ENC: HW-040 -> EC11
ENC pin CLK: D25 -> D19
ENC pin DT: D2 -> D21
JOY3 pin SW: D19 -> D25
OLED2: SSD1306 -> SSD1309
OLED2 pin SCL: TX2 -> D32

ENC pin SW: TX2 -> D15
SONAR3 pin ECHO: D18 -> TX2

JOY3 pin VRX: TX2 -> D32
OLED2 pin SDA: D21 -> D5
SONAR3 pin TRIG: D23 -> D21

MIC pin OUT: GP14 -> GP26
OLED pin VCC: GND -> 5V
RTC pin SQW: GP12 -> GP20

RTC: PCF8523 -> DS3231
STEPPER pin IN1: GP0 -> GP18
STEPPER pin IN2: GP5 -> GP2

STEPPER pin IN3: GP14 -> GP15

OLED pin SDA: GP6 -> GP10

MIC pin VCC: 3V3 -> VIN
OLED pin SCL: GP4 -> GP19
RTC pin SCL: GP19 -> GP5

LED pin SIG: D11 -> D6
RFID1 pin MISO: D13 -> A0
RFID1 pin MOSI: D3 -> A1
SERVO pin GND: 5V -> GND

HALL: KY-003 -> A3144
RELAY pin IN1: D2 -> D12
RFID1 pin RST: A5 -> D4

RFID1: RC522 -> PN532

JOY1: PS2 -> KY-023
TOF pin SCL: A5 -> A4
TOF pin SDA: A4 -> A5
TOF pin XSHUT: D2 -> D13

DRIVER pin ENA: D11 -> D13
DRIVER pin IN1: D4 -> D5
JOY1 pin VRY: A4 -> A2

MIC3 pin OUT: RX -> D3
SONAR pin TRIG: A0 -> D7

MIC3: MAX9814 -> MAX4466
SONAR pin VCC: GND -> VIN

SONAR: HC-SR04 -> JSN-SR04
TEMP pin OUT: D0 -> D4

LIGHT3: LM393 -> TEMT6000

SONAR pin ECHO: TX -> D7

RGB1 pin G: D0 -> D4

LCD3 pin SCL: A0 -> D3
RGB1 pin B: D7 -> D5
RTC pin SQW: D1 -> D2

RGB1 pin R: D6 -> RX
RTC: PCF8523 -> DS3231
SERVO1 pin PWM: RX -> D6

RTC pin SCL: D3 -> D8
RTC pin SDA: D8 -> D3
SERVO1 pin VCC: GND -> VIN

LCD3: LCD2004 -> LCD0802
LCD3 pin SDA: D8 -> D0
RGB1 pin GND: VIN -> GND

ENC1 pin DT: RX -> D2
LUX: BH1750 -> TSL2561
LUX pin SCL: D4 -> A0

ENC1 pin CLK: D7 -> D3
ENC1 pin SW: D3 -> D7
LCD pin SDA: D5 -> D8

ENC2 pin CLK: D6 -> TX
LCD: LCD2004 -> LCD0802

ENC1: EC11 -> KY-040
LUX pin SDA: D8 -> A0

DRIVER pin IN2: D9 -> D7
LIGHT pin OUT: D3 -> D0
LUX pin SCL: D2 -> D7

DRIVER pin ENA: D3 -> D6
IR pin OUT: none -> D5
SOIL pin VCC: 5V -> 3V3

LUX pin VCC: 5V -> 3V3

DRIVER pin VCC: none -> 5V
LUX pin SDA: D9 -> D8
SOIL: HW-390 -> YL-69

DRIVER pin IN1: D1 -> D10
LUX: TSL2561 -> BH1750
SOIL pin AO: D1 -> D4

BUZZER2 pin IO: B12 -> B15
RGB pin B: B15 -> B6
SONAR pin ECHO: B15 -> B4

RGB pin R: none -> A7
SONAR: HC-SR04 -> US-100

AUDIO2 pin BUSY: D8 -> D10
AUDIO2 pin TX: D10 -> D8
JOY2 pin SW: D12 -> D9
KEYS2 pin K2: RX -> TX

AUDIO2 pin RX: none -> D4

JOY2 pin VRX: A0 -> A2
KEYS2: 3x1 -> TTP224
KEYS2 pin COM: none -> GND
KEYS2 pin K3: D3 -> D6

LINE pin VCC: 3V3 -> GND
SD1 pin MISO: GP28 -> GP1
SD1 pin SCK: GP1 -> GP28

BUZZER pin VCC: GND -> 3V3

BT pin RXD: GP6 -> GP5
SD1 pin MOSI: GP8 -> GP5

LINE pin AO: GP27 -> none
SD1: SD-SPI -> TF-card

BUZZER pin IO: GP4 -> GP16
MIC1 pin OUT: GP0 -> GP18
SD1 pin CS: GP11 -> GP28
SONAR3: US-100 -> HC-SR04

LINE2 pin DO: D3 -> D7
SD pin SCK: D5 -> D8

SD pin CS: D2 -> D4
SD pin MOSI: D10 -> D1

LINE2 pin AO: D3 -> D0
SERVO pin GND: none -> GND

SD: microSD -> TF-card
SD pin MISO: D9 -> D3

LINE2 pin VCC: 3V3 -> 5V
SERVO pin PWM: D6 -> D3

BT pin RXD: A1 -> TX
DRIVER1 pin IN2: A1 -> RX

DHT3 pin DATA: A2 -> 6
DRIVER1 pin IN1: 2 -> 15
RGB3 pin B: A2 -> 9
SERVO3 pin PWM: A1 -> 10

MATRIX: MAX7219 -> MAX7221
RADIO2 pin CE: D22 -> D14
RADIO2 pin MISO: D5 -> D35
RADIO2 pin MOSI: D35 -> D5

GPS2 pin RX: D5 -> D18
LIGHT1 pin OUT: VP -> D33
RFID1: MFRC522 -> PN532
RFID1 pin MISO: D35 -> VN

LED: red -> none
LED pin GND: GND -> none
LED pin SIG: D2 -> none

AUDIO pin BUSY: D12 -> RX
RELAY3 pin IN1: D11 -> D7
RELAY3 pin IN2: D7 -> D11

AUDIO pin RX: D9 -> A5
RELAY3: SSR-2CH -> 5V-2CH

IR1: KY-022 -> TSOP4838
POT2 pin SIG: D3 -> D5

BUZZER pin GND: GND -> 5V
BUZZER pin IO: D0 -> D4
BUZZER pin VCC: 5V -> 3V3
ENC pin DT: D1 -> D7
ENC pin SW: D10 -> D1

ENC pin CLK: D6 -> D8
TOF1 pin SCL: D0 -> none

(What to work on) Taking the line with "RFID1 pin MISO: D35 -> VN" as the first, copy every line through the end of the entries above exactly, with no others.

(Answer to this problem)
RFID1 pin MISO: D35 -> VN

LED: red -> none
LED pin GND: GND -> none
LED pin SIG: D2 -> none

AUDIO pin BUSY: D12 -> RX
RELAY3 pin IN1: D11 -> D7
RELAY3 pin IN2: D7 -> D11

AUDIO pin RX: D9 -> A5
RELAY3: SSR-2CH -> 5V-2CH

IR1: KY-022 -> TSOP4838
POT2 pin SIG: D3 -> D5

BUZZER pin GND: GND -> 5V
BUZZER pin IO: D0 -> D4
BUZZER pin VCC: 5V -> 3V3
ENC pin DT: D1 -> D7
ENC pin SW: D10 -> D1

ENC pin CLK: D6 -> D8
TOF1 pin SCL: D0 -> none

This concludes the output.